=== Exercise ===
Would you please return only the lines from the one with "white car: 12 -> 10" through the last line of the records below, leaving the pictures out?

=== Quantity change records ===
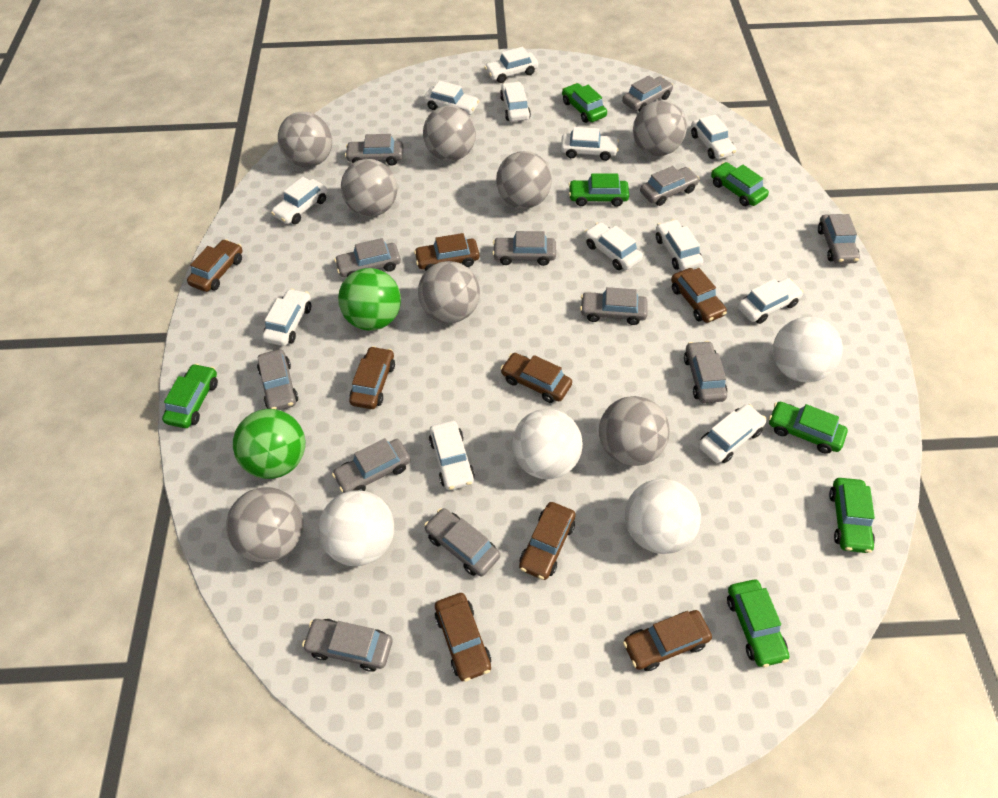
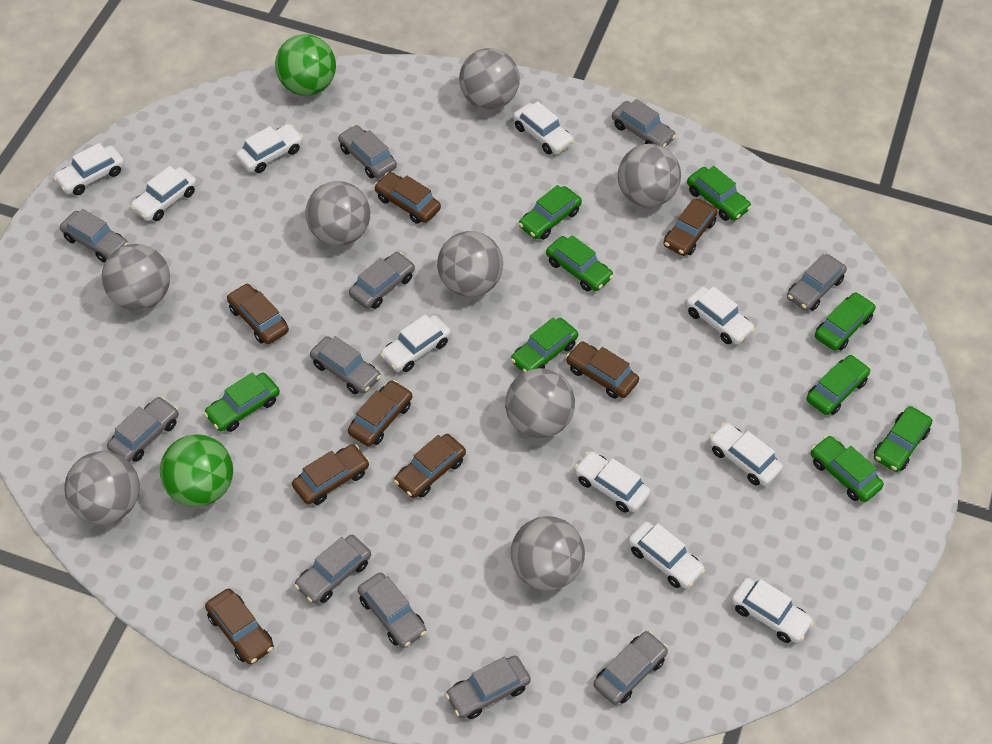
green car: 7 -> 9
grey car: 12 -> 11
white ball: 4 -> 0
white car: 12 -> 10

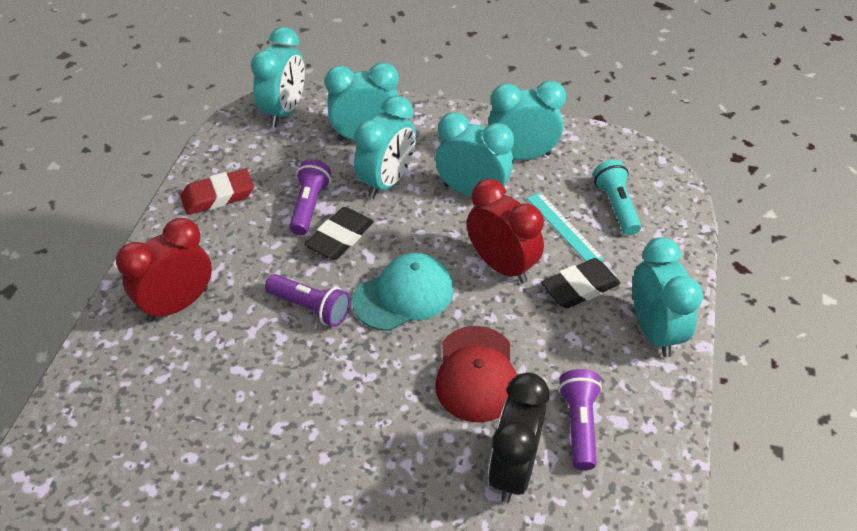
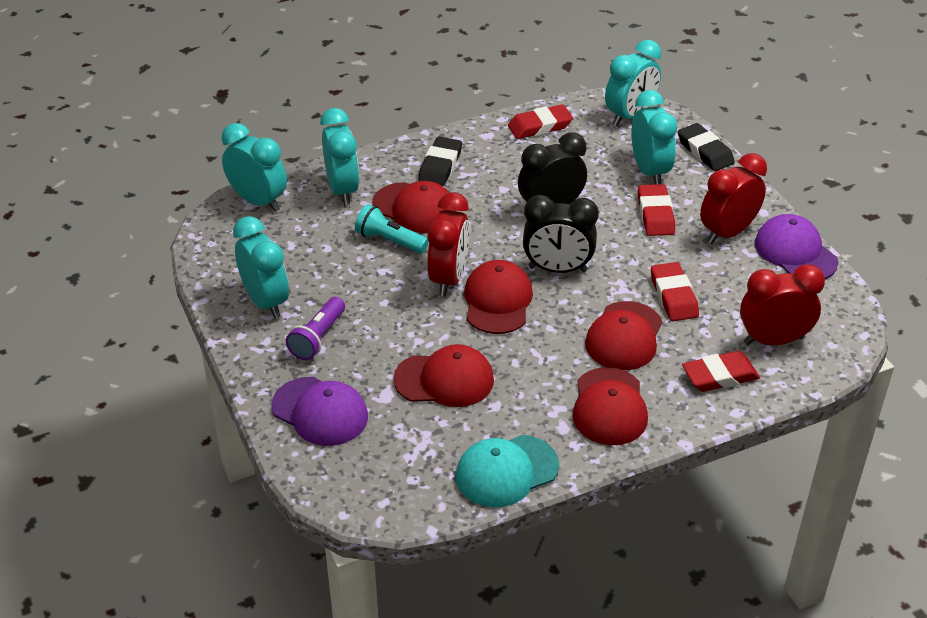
black clock: 1 -> 2
purple cap: 0 -> 2
purple flashlight: 3 -> 1
red cap: 1 -> 5
red clock: 2 -> 3
red eraser: 1 -> 4
turquoise clock: 6 -> 5
turquoise ruler: 1 -> 0

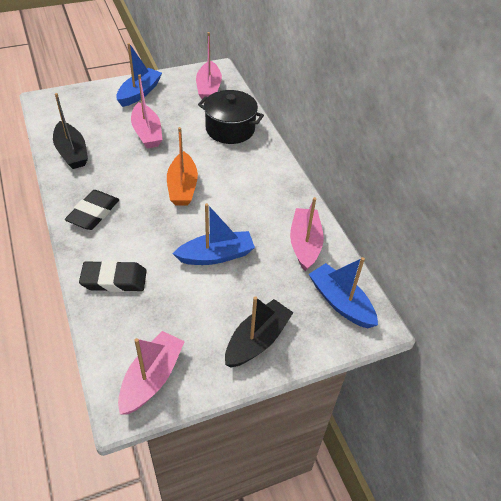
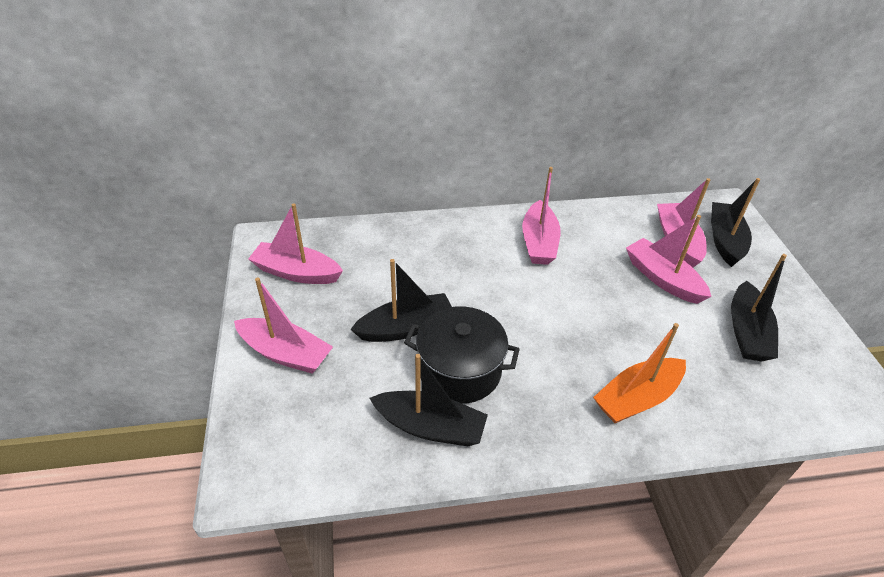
black boat: 2 -> 4
black eraser: 2 -> 0
blue boat: 3 -> 0
pink boat: 4 -> 5

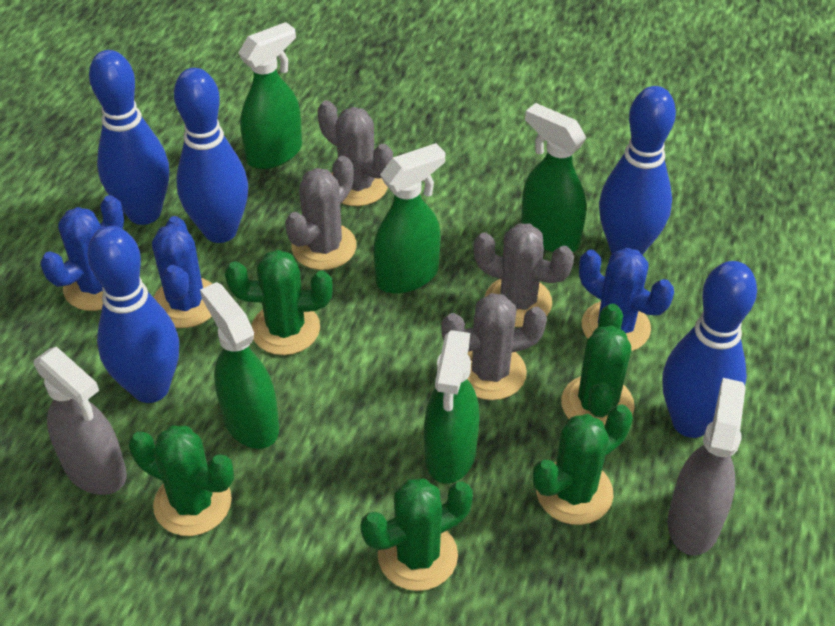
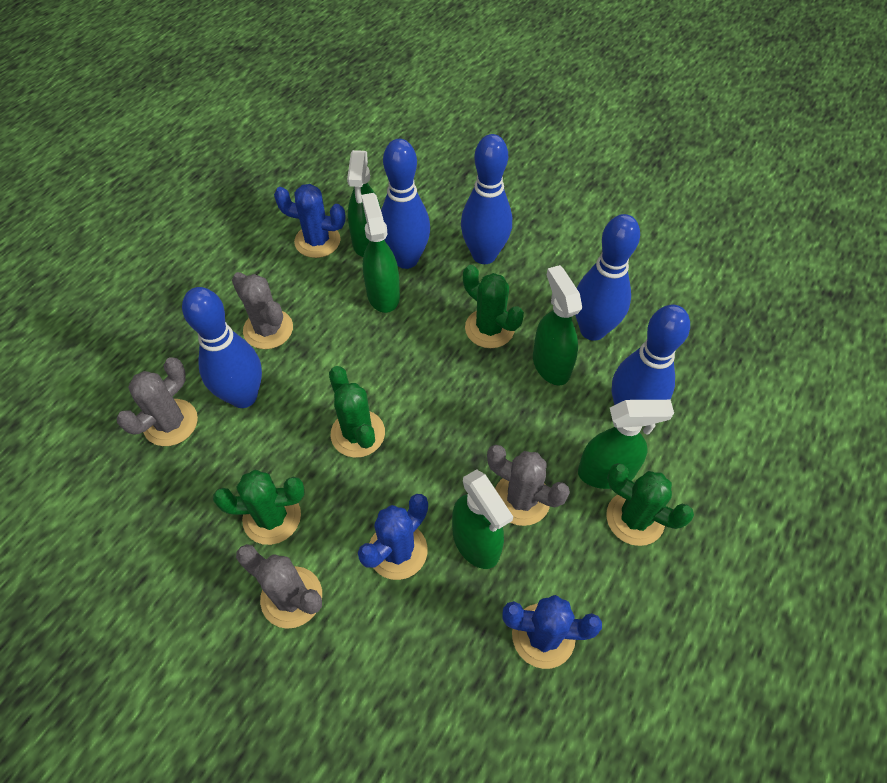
green cactus: 5 -> 4
grey spray bottle: 2 -> 0

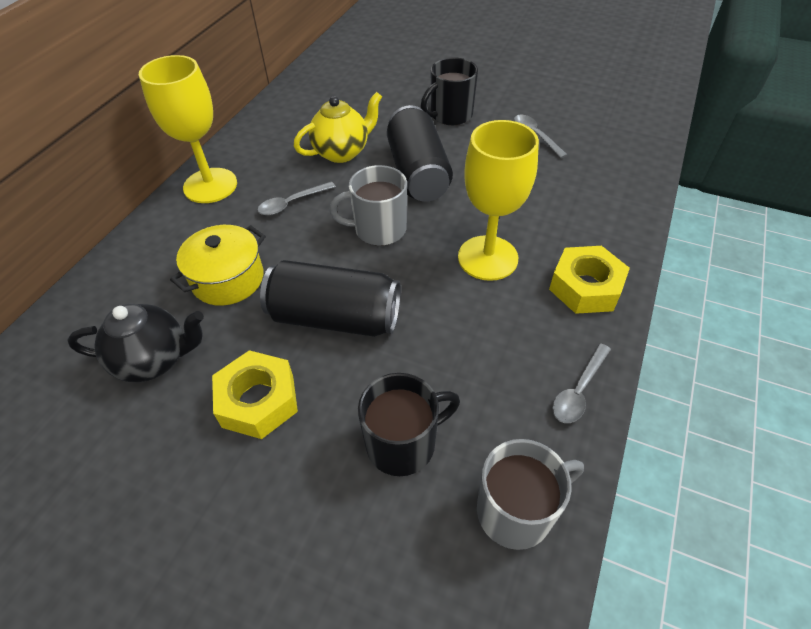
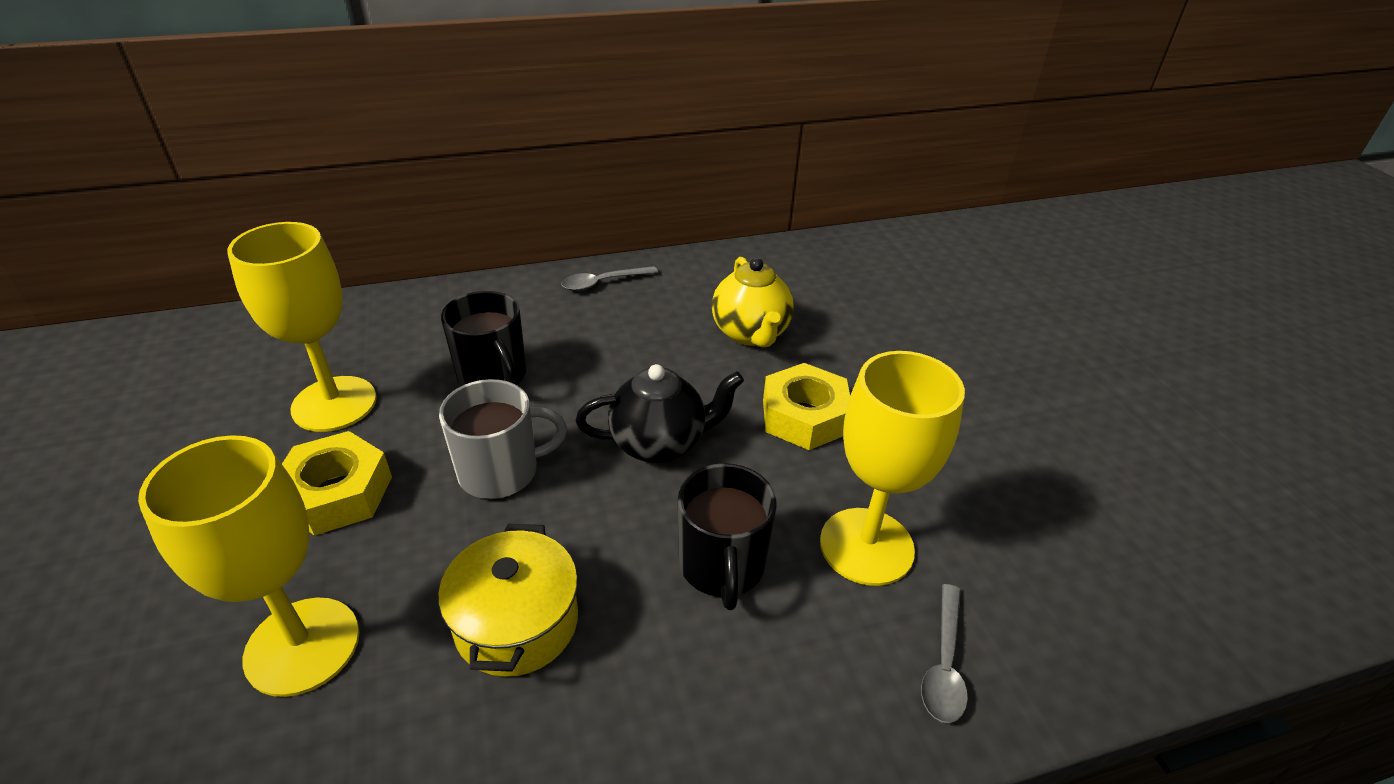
black can: 2 -> 0
grey mug: 2 -> 1
grey spoon: 3 -> 2
yellow goblet: 2 -> 3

=== Solution to this exercise ===
white car: 12 -> 10

black clock: 1 -> 2
purple cap: 0 -> 2
purple flashlight: 3 -> 1
red cap: 1 -> 5
red clock: 2 -> 3
red eraser: 1 -> 4
turquoise clock: 6 -> 5
turquoise ruler: 1 -> 0

black boat: 2 -> 4
black eraser: 2 -> 0
blue boat: 3 -> 0
pink boat: 4 -> 5

green cactus: 5 -> 4
grey spray bottle: 2 -> 0

black can: 2 -> 0
grey mug: 2 -> 1
grey spoon: 3 -> 2
yellow goblet: 2 -> 3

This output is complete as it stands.